---------- Dataset

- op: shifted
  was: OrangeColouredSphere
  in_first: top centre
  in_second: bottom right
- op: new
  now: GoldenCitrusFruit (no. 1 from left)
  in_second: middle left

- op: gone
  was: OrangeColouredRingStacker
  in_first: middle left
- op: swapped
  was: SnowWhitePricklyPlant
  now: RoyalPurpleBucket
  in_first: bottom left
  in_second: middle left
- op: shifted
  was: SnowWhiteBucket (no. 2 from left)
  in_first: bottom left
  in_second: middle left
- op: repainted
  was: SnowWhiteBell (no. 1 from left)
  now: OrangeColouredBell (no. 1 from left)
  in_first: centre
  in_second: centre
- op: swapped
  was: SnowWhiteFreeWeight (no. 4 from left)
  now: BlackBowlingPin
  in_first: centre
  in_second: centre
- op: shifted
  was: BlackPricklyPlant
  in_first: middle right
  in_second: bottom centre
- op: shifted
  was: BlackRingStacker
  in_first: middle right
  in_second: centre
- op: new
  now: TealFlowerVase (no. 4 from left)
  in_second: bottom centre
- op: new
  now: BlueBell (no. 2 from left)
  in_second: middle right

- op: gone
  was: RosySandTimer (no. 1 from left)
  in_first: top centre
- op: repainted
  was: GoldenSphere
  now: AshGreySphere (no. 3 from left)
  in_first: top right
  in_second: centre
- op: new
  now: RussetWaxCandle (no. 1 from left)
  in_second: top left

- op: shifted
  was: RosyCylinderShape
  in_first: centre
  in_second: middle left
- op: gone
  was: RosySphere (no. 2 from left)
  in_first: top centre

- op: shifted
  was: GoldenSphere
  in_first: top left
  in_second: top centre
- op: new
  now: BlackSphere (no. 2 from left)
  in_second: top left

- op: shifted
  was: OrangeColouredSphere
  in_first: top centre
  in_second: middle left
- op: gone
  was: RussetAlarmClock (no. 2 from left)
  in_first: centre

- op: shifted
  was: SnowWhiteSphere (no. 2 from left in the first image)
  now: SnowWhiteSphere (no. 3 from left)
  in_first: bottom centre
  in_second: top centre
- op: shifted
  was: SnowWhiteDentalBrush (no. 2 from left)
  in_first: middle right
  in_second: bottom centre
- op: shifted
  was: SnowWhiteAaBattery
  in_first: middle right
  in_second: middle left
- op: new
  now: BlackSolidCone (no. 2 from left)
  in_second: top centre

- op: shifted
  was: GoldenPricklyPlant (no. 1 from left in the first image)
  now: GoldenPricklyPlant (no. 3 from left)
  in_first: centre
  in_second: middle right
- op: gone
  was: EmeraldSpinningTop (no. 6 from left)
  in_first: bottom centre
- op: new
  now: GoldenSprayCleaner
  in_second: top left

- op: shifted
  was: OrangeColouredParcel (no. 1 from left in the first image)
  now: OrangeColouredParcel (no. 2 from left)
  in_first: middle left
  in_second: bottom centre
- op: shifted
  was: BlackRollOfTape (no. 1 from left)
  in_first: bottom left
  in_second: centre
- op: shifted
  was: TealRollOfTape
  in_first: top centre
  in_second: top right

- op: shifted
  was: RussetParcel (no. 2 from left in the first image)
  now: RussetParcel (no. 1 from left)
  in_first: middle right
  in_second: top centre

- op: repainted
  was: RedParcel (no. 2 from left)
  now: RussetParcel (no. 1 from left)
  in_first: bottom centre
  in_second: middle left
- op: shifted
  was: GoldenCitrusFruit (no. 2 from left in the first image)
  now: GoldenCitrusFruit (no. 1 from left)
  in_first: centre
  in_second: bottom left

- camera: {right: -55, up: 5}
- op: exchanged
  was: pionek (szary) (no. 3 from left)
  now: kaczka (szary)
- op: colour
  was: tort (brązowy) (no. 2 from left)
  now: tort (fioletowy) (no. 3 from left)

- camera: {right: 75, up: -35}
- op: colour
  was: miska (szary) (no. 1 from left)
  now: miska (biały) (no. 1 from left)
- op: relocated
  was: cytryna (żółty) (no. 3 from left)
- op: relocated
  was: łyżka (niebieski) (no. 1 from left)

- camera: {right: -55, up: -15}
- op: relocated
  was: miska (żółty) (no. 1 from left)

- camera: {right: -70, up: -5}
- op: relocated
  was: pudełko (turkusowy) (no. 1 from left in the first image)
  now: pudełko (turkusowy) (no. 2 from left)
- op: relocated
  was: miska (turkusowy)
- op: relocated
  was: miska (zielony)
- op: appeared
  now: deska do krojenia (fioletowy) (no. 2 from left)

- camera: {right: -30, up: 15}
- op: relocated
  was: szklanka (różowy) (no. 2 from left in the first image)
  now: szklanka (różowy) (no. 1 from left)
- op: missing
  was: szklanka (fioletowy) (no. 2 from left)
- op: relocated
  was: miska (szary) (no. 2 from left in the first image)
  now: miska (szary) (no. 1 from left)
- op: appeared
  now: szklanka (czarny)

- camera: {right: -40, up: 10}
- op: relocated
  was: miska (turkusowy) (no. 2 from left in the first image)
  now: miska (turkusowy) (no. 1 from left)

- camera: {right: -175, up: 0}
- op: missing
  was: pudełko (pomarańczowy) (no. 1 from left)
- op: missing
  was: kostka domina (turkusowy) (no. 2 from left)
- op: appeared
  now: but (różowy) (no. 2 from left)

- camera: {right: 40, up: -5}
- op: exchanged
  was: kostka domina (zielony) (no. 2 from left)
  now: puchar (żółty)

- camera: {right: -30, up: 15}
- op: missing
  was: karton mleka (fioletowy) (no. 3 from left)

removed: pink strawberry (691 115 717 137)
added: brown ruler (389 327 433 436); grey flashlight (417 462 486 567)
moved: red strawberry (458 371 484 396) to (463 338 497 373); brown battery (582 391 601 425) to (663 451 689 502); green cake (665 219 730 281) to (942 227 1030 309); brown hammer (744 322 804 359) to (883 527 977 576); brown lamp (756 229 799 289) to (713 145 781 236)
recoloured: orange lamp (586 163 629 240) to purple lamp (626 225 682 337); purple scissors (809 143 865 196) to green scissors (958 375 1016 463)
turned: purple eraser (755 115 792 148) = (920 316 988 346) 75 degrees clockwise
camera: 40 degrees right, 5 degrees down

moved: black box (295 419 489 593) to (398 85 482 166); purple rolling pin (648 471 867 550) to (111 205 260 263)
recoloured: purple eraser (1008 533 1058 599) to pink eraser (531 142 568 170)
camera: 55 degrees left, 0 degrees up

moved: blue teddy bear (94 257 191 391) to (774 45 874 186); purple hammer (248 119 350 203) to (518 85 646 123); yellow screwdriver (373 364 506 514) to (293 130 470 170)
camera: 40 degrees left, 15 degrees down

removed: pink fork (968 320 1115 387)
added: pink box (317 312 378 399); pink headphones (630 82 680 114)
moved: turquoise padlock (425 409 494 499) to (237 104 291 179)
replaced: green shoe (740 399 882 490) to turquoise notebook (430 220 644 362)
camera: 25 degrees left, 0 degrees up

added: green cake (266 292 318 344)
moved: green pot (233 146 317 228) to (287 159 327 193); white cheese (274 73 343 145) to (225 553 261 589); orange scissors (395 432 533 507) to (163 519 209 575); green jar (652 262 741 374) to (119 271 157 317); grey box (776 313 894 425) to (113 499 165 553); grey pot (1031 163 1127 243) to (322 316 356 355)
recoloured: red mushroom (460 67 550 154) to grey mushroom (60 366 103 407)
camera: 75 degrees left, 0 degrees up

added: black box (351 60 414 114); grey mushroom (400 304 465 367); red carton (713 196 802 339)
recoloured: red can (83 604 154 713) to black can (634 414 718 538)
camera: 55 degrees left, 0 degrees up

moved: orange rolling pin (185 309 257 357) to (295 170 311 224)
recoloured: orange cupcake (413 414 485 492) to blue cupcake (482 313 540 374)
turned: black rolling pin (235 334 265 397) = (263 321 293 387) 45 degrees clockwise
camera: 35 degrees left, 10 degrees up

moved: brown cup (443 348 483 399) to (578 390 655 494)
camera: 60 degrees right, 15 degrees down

--------------------

- Directions for this task:
How many lines of the listing above carry the string "strawberry"? Report that number with no other text.

- Answer box:
2